◆ EXTRACTED DATA ◆

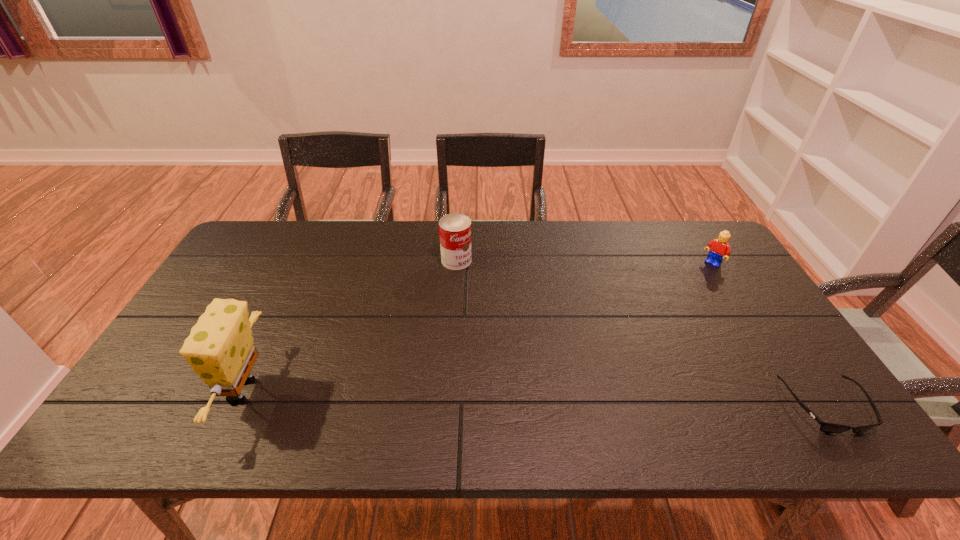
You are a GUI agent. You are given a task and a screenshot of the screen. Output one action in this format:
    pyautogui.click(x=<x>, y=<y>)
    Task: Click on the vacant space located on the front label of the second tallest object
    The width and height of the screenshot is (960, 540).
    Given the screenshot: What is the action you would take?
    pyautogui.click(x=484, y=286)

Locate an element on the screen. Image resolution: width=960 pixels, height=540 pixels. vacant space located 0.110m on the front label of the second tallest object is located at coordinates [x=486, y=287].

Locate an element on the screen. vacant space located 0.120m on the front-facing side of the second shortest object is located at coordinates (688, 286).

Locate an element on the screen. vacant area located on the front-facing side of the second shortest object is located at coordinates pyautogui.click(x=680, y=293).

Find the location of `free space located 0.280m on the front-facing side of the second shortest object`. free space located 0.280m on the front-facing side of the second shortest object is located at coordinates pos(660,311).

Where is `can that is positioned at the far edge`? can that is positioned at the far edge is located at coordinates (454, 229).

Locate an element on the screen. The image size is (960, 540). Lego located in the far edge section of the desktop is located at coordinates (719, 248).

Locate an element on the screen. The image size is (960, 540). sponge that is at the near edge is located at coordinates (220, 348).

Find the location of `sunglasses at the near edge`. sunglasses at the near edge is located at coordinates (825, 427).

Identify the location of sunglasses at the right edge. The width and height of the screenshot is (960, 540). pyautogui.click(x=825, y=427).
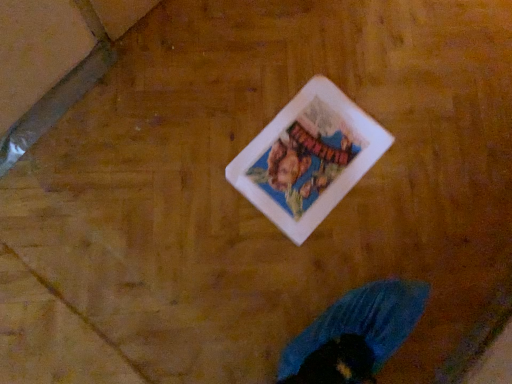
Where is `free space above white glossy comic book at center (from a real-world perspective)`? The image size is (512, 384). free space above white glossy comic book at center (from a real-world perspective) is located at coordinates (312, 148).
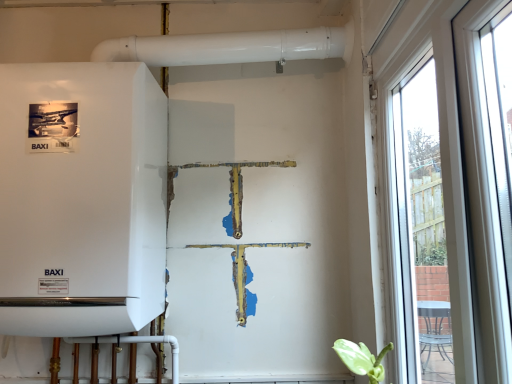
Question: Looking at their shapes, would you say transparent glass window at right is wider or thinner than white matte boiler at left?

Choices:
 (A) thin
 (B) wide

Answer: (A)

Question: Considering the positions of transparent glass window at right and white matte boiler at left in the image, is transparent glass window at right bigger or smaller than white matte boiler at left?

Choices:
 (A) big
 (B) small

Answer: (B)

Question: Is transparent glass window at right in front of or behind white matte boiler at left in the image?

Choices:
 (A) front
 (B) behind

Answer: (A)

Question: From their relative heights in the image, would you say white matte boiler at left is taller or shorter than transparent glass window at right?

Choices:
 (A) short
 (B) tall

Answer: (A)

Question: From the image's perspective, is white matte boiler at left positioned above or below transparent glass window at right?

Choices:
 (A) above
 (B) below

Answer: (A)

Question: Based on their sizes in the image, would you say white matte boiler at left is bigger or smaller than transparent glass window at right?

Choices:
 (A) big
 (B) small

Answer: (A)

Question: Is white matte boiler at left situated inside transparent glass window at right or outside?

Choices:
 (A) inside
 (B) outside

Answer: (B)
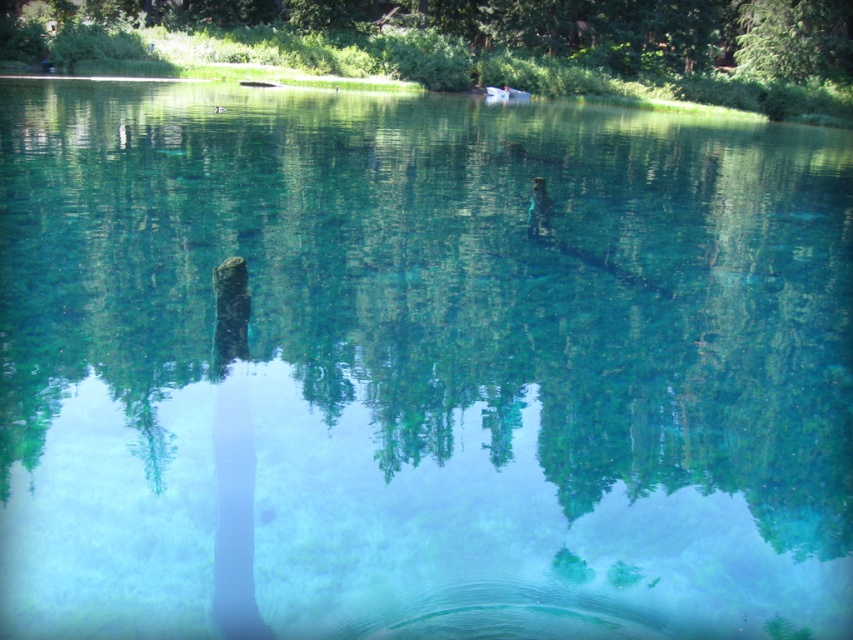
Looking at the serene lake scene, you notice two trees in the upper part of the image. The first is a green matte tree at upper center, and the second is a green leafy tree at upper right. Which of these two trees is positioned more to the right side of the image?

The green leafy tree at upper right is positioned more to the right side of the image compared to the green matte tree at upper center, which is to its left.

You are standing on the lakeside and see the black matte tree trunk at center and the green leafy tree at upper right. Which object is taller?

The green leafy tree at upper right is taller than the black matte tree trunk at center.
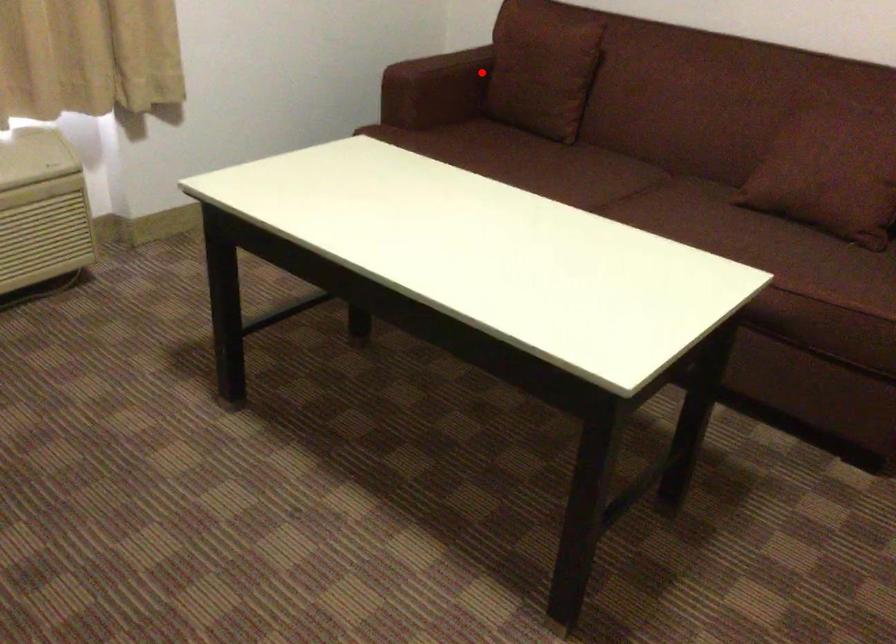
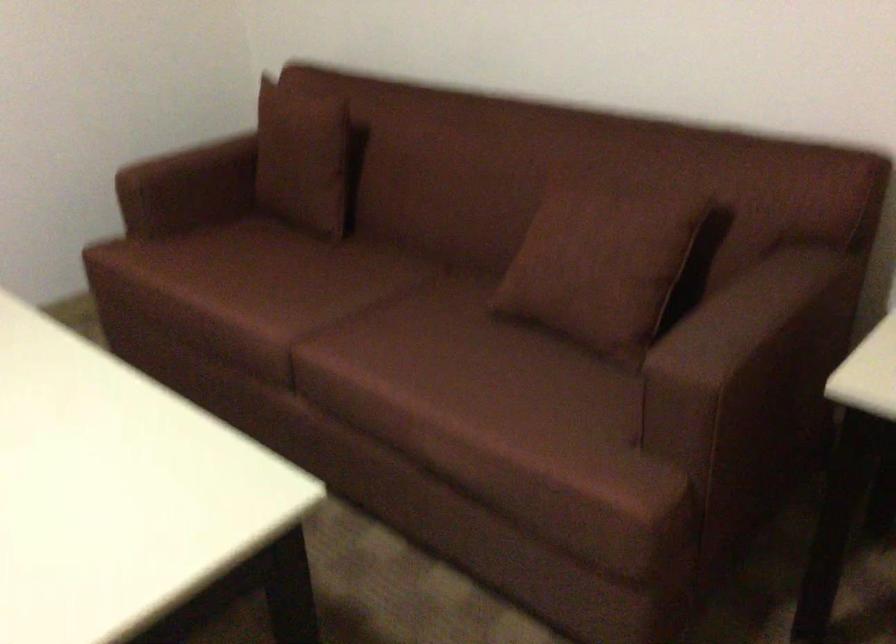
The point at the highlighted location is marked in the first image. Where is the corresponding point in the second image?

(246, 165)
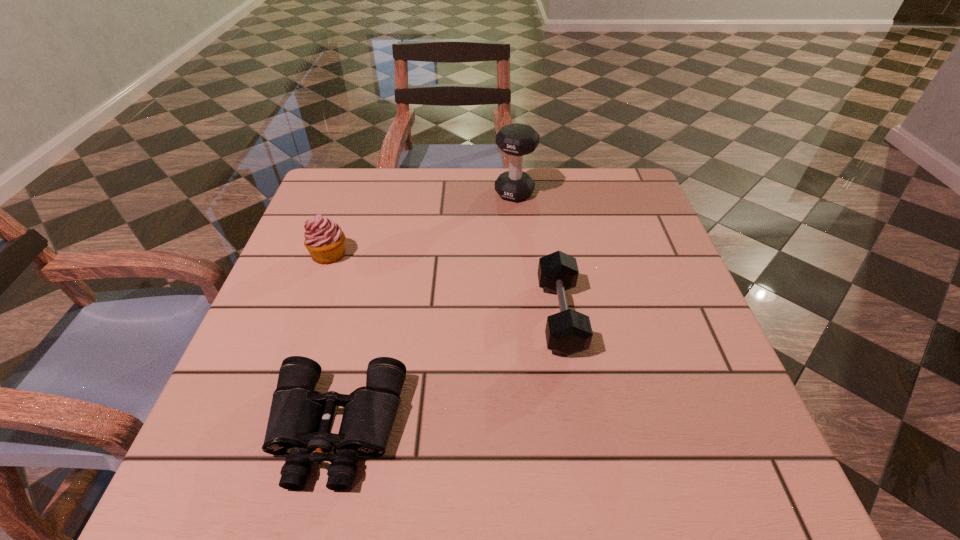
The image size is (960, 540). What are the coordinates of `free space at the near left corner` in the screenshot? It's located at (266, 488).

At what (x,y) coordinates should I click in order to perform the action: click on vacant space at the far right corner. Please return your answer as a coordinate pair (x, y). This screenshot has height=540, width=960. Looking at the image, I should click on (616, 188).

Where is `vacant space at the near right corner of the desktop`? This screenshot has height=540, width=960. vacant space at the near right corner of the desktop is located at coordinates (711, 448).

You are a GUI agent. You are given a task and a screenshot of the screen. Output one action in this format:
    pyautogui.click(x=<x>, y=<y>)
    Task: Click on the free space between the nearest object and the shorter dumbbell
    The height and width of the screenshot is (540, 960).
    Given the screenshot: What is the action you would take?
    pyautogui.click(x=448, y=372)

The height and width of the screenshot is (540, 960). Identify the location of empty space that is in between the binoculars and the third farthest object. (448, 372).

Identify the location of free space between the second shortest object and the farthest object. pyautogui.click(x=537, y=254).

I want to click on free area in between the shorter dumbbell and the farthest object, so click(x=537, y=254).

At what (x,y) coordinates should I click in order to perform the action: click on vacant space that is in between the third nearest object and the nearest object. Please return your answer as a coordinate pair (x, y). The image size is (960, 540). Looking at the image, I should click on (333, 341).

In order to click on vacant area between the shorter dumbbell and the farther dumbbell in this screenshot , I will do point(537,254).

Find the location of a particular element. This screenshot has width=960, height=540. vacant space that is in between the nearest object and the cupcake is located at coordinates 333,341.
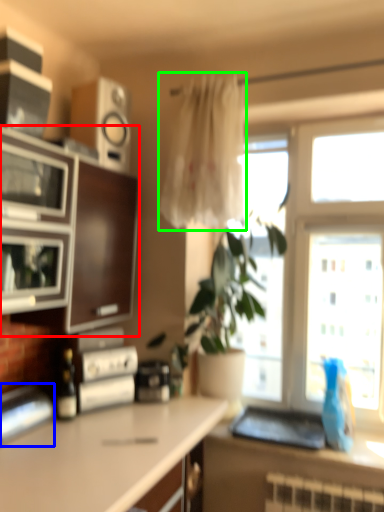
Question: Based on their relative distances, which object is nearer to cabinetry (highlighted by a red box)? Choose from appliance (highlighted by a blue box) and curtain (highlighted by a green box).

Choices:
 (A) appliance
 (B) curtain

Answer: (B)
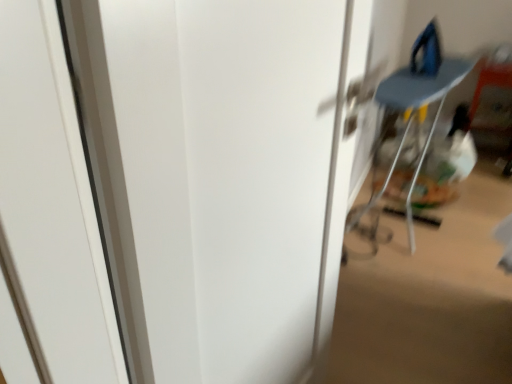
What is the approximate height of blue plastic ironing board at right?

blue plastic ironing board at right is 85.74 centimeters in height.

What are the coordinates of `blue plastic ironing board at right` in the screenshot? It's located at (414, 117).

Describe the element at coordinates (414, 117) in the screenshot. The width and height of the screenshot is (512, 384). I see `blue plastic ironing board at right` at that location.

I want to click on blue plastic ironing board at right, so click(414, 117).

◆ DIRECTIVE ◆
Change every instance of "ironing board" to "step stool" throughout the records above and write them out again, leaving everything else unchanged and leaving out the pictures.

◆ CORRECT OUTPUT ◆
You are a GUI agent. You are given a task and a screenshot of the screen. Output one action in this format:
    pyautogui.click(x=<x>, y=<y>)
    Task: Click on the vacant space located on the front label of the second tallest object
    The width and height of the screenshot is (960, 540).
    Given the screenshot: What is the action you would take?
    pyautogui.click(x=484, y=286)

Locate an element on the screen. Image resolution: width=960 pixels, height=540 pixels. vacant space located 0.110m on the front label of the second tallest object is located at coordinates [x=486, y=287].

Locate an element on the screen. vacant space located 0.120m on the front-facing side of the second shortest object is located at coordinates (688, 286).

Locate an element on the screen. vacant area located on the front-facing side of the second shortest object is located at coordinates pyautogui.click(x=680, y=293).

Find the location of `free space located 0.280m on the front-facing side of the second shortest object`. free space located 0.280m on the front-facing side of the second shortest object is located at coordinates pos(660,311).

Where is `can that is positioned at the far edge`? can that is positioned at the far edge is located at coordinates (454, 229).

Locate an element on the screen. The image size is (960, 540). Lego located in the far edge section of the desktop is located at coordinates (719, 248).

Locate an element on the screen. The image size is (960, 540). sponge that is at the near edge is located at coordinates (220, 348).

Find the location of `sunglasses at the near edge`. sunglasses at the near edge is located at coordinates (825, 427).

Identify the location of sunglasses at the right edge. The width and height of the screenshot is (960, 540). pyautogui.click(x=825, y=427).
Where is `free space above white glossy comic book at center (from a real-world perspective)`? The image size is (512, 384). free space above white glossy comic book at center (from a real-world perspective) is located at coordinates (312, 148).
Question: Looking at their shapes, would you say transparent glass window at right is wider or thinner than white matte boiler at left?

Choices:
 (A) thin
 (B) wide

Answer: (A)

Question: Considering the positions of transparent glass window at right and white matte boiler at left in the image, is transparent glass window at right bigger or smaller than white matte boiler at left?

Choices:
 (A) big
 (B) small

Answer: (B)

Question: Is transparent glass window at right in front of or behind white matte boiler at left in the image?

Choices:
 (A) front
 (B) behind

Answer: (A)

Question: From their relative heights in the image, would you say white matte boiler at left is taller or shorter than transparent glass window at right?

Choices:
 (A) short
 (B) tall

Answer: (A)

Question: From the image's perspective, is white matte boiler at left positioned above or below transparent glass window at right?

Choices:
 (A) above
 (B) below

Answer: (A)

Question: Based on their sizes in the image, would you say white matte boiler at left is bigger or smaller than transparent glass window at right?

Choices:
 (A) big
 (B) small

Answer: (A)

Question: Is white matte boiler at left situated inside transparent glass window at right or outside?

Choices:
 (A) inside
 (B) outside

Answer: (B)
Looking at the serene lake scene, you notice two trees in the upper part of the image. The first is a green matte tree at upper center, and the second is a green leafy tree at upper right. Which of these two trees is positioned more to the right side of the image?

The green leafy tree at upper right is positioned more to the right side of the image compared to the green matte tree at upper center, which is to its left.

You are standing on the lakeside and see the black matte tree trunk at center and the green leafy tree at upper right. Which object is taller?

The green leafy tree at upper right is taller than the black matte tree trunk at center.
The point at the highlighted location is marked in the first image. Where is the corresponding point in the second image?

(246, 165)
The image size is (960, 540). What are the coordinates of `free space at the near left corner` in the screenshot? It's located at (266, 488).

At what (x,y) coordinates should I click in order to perform the action: click on vacant space at the far right corner. Please return your answer as a coordinate pair (x, y). This screenshot has height=540, width=960. Looking at the image, I should click on (616, 188).

Where is `vacant space at the near right corner of the desktop`? This screenshot has height=540, width=960. vacant space at the near right corner of the desktop is located at coordinates (711, 448).

You are a GUI agent. You are given a task and a screenshot of the screen. Output one action in this format:
    pyautogui.click(x=<x>, y=<y>)
    Task: Click on the free space between the nearest object and the shorter dumbbell
    The height and width of the screenshot is (540, 960).
    Given the screenshot: What is the action you would take?
    pyautogui.click(x=448, y=372)

The height and width of the screenshot is (540, 960). Identify the location of empty space that is in between the binoculars and the third farthest object. (448, 372).

Identify the location of free space between the second shortest object and the farthest object. pyautogui.click(x=537, y=254).

I want to click on free area in between the shorter dumbbell and the farthest object, so click(x=537, y=254).

At what (x,y) coordinates should I click in order to perform the action: click on vacant space that is in between the third nearest object and the nearest object. Please return your answer as a coordinate pair (x, y). The image size is (960, 540). Looking at the image, I should click on (333, 341).

In order to click on vacant area between the shorter dumbbell and the farther dumbbell in this screenshot , I will do point(537,254).

Find the location of a particular element. This screenshot has width=960, height=540. vacant space that is in between the nearest object and the cupcake is located at coordinates 333,341.
Question: Based on their relative distances, which object is nearer to cabinetry (highlighted by a red box)? Choose from appliance (highlighted by a blue box) and curtain (highlighted by a green box).

Choices:
 (A) appliance
 (B) curtain

Answer: (B)
What is the approximate height of blue plastic step stool at right?

blue plastic step stool at right is 85.74 centimeters in height.

What are the coordinates of `blue plastic step stool at right` in the screenshot? It's located at (414, 117).

Describe the element at coordinates (414, 117) in the screenshot. The width and height of the screenshot is (512, 384). I see `blue plastic step stool at right` at that location.

I want to click on blue plastic step stool at right, so click(414, 117).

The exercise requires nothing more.